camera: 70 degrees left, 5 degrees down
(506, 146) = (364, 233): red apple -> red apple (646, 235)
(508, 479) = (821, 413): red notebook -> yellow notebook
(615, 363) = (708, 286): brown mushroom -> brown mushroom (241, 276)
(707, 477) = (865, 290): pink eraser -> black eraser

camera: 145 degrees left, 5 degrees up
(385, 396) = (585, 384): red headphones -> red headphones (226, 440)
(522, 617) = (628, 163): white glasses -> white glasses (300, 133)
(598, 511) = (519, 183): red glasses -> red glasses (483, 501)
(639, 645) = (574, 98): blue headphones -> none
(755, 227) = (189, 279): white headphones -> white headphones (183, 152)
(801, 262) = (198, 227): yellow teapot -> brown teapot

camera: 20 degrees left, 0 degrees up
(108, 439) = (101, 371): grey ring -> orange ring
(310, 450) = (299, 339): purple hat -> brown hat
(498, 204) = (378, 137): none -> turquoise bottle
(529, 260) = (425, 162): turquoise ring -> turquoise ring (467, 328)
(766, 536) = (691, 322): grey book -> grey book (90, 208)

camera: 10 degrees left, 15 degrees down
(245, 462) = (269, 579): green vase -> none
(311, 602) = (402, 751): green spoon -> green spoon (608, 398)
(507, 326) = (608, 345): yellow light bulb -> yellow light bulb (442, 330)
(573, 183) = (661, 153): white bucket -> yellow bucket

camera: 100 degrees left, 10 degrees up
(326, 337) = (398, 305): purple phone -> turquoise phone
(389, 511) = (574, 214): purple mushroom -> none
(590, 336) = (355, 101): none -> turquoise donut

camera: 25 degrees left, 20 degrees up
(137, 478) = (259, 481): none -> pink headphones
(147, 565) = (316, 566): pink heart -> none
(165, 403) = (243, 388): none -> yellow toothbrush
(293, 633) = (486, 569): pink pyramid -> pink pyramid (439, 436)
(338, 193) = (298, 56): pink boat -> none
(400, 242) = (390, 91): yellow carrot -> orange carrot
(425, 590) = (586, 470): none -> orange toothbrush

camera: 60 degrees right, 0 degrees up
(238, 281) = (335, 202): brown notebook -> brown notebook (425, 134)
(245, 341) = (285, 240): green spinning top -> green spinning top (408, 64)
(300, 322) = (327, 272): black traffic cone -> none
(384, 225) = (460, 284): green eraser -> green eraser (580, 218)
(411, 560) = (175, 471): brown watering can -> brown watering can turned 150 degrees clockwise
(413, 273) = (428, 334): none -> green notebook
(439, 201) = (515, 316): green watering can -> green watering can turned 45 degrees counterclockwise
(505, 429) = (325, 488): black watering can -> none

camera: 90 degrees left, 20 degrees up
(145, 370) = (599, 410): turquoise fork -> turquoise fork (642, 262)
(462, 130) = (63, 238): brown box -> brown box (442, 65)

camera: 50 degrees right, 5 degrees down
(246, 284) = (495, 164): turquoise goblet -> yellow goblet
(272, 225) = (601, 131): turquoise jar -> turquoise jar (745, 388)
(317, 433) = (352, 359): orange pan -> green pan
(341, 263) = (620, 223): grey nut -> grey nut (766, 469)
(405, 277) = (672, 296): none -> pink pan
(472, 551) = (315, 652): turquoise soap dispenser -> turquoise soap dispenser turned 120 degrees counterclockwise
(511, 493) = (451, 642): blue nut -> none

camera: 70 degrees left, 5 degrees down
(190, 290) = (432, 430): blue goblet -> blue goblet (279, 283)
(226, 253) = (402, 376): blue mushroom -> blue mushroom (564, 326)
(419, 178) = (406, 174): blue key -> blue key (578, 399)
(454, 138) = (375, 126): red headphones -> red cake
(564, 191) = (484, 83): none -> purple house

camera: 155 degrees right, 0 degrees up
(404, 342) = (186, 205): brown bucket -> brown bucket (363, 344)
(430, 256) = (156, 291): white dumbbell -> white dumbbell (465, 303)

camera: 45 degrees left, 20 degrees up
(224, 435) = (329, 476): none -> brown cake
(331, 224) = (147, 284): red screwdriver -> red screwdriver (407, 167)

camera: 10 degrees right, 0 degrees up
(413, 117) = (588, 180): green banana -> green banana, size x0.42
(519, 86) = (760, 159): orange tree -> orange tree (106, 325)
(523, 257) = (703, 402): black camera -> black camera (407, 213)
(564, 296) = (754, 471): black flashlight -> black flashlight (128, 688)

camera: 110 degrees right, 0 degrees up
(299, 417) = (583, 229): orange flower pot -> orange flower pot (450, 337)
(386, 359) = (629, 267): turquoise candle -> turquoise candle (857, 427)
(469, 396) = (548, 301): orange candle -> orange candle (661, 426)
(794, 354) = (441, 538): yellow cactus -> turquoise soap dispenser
◇ ◇ ◇
▶ _WORK REQUIRED_
Print all the data exactly as shown above.

▶ _WORKED SOLUTION_
camera: 70 degrees left, 5 degrees down
(506, 146) = (364, 233): red apple -> red apple (646, 235)
(508, 479) = (821, 413): red notebook -> yellow notebook
(615, 363) = (708, 286): brown mushroom -> brown mushroom (241, 276)
(707, 477) = (865, 290): pink eraser -> black eraser

camera: 145 degrees left, 5 degrees up
(385, 396) = (585, 384): red headphones -> red headphones (226, 440)
(522, 617) = (628, 163): white glasses -> white glasses (300, 133)
(598, 511) = (519, 183): red glasses -> red glasses (483, 501)
(639, 645) = (574, 98): blue headphones -> none
(755, 227) = (189, 279): white headphones -> white headphones (183, 152)
(801, 262) = (198, 227): yellow teapot -> brown teapot

camera: 20 degrees left, 0 degrees up
(108, 439) = (101, 371): grey ring -> orange ring
(310, 450) = (299, 339): purple hat -> brown hat
(498, 204) = (378, 137): none -> turquoise bottle
(529, 260) = (425, 162): turquoise ring -> turquoise ring (467, 328)
(766, 536) = (691, 322): grey book -> grey book (90, 208)

camera: 10 degrees left, 15 degrees down
(245, 462) = (269, 579): green vase -> none
(311, 602) = (402, 751): green spoon -> green spoon (608, 398)
(507, 326) = (608, 345): yellow light bulb -> yellow light bulb (442, 330)
(573, 183) = (661, 153): white bucket -> yellow bucket

camera: 100 degrees left, 10 degrees up
(326, 337) = (398, 305): purple phone -> turquoise phone
(389, 511) = (574, 214): purple mushroom -> none
(590, 336) = (355, 101): none -> turquoise donut

camera: 25 degrees left, 20 degrees up
(137, 478) = (259, 481): none -> pink headphones
(147, 565) = (316, 566): pink heart -> none
(165, 403) = (243, 388): none -> yellow toothbrush
(293, 633) = (486, 569): pink pyramid -> pink pyramid (439, 436)
(338, 193) = (298, 56): pink boat -> none
(400, 242) = (390, 91): yellow carrot -> orange carrot
(425, 590) = (586, 470): none -> orange toothbrush

camera: 60 degrees right, 0 degrees up
(238, 281) = (335, 202): brown notebook -> brown notebook (425, 134)
(245, 341) = (285, 240): green spinning top -> green spinning top (408, 64)
(300, 322) = (327, 272): black traffic cone -> none
(384, 225) = (460, 284): green eraser -> green eraser (580, 218)
(411, 560) = (175, 471): brown watering can -> brown watering can turned 150 degrees clockwise
(413, 273) = (428, 334): none -> green notebook
(439, 201) = (515, 316): green watering can -> green watering can turned 45 degrees counterclockwise
(505, 429) = (325, 488): black watering can -> none

camera: 90 degrees left, 20 degrees up
(145, 370) = (599, 410): turquoise fork -> turquoise fork (642, 262)
(462, 130) = (63, 238): brown box -> brown box (442, 65)

camera: 50 degrees right, 5 degrees down
(246, 284) = (495, 164): turquoise goblet -> yellow goblet
(272, 225) = (601, 131): turquoise jar -> turquoise jar (745, 388)
(317, 433) = (352, 359): orange pan -> green pan
(341, 263) = (620, 223): grey nut -> grey nut (766, 469)
(405, 277) = (672, 296): none -> pink pan
(472, 551) = (315, 652): turquoise soap dispenser -> turquoise soap dispenser turned 120 degrees counterclockwise
(511, 493) = (451, 642): blue nut -> none

camera: 70 degrees left, 5 degrees down
(190, 290) = (432, 430): blue goblet -> blue goblet (279, 283)
(226, 253) = (402, 376): blue mushroom -> blue mushroom (564, 326)
(419, 178) = (406, 174): blue key -> blue key (578, 399)
(454, 138) = (375, 126): red headphones -> red cake
(564, 191) = (484, 83): none -> purple house

camera: 155 degrees right, 0 degrees up
(404, 342) = (186, 205): brown bucket -> brown bucket (363, 344)
(430, 256) = (156, 291): white dumbbell -> white dumbbell (465, 303)

camera: 45 degrees left, 20 degrees up
(224, 435) = (329, 476): none -> brown cake
(331, 224) = (147, 284): red screwdriver -> red screwdriver (407, 167)

camera: 10 degrees right, 0 degrees up
(413, 117) = (588, 180): green banana -> green banana, size x0.42
(519, 86) = (760, 159): orange tree -> orange tree (106, 325)
(523, 257) = (703, 402): black camera -> black camera (407, 213)
(564, 296) = (754, 471): black flashlight -> black flashlight (128, 688)

camera: 110 degrees right, 0 degrees up
(299, 417) = (583, 229): orange flower pot -> orange flower pot (450, 337)
(386, 359) = (629, 267): turquoise candle -> turquoise candle (857, 427)
(469, 396) = (548, 301): orange candle -> orange candle (661, 426)
(794, 354) = (441, 538): yellow cactus -> turquoise soap dispenser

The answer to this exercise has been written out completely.